**Task brief:**
Please restate, word for word, the lines below that begin at the one with "kaczka/niebieski (189 369)" and end at the one with "pierścień/szary (444 151) -> none". Leave out all other lines.

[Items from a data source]
***
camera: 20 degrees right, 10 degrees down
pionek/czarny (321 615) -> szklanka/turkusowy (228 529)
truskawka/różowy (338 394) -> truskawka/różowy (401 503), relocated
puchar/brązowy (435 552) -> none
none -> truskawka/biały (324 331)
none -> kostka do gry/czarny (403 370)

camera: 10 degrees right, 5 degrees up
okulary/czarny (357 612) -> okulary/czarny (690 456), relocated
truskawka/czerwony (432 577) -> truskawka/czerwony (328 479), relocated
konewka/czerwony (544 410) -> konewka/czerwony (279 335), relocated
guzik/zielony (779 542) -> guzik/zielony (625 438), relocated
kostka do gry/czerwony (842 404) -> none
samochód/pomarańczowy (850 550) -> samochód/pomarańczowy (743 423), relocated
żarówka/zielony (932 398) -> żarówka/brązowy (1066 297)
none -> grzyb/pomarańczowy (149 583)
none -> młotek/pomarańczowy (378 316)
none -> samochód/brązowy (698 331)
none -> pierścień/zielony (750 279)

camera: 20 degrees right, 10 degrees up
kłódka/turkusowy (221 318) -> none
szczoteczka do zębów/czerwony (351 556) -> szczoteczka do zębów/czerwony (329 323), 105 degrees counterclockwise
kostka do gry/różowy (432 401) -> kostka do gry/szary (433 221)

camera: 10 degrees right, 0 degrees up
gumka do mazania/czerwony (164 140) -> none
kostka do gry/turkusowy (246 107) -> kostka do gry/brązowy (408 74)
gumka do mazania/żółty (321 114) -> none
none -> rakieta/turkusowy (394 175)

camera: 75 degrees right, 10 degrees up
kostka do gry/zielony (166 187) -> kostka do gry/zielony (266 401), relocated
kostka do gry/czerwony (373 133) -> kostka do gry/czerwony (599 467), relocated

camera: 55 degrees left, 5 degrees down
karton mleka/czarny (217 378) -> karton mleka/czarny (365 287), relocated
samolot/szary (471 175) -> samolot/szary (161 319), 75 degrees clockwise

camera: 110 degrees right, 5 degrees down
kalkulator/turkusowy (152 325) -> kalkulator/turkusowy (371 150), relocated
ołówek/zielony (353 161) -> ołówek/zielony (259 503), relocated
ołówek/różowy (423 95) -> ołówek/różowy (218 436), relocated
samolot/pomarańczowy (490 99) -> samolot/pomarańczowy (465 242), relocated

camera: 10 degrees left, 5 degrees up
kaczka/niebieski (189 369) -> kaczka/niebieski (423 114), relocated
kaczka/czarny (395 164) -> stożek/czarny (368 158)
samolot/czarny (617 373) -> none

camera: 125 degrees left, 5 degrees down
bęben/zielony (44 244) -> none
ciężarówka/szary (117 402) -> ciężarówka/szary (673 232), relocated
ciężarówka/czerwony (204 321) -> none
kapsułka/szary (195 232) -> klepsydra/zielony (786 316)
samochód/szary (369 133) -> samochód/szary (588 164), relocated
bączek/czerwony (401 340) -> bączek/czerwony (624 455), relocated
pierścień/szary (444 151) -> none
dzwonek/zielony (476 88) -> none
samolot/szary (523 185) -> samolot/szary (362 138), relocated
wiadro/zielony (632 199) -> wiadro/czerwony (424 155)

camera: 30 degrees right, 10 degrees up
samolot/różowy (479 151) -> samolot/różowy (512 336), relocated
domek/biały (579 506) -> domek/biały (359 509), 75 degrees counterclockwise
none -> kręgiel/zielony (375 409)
***
**Answer box:**
kaczka/niebieski (189 369) -> kaczka/niebieski (423 114), relocated
kaczka/czarny (395 164) -> stożek/czarny (368 158)
samolot/czarny (617 373) -> none

camera: 125 degrees left, 5 degrees down
bęben/zielony (44 244) -> none
ciężarówka/szary (117 402) -> ciężarówka/szary (673 232), relocated
ciężarówka/czerwony (204 321) -> none
kapsułka/szary (195 232) -> klepsydra/zielony (786 316)
samochód/szary (369 133) -> samochód/szary (588 164), relocated
bączek/czerwony (401 340) -> bączek/czerwony (624 455), relocated
pierścień/szary (444 151) -> none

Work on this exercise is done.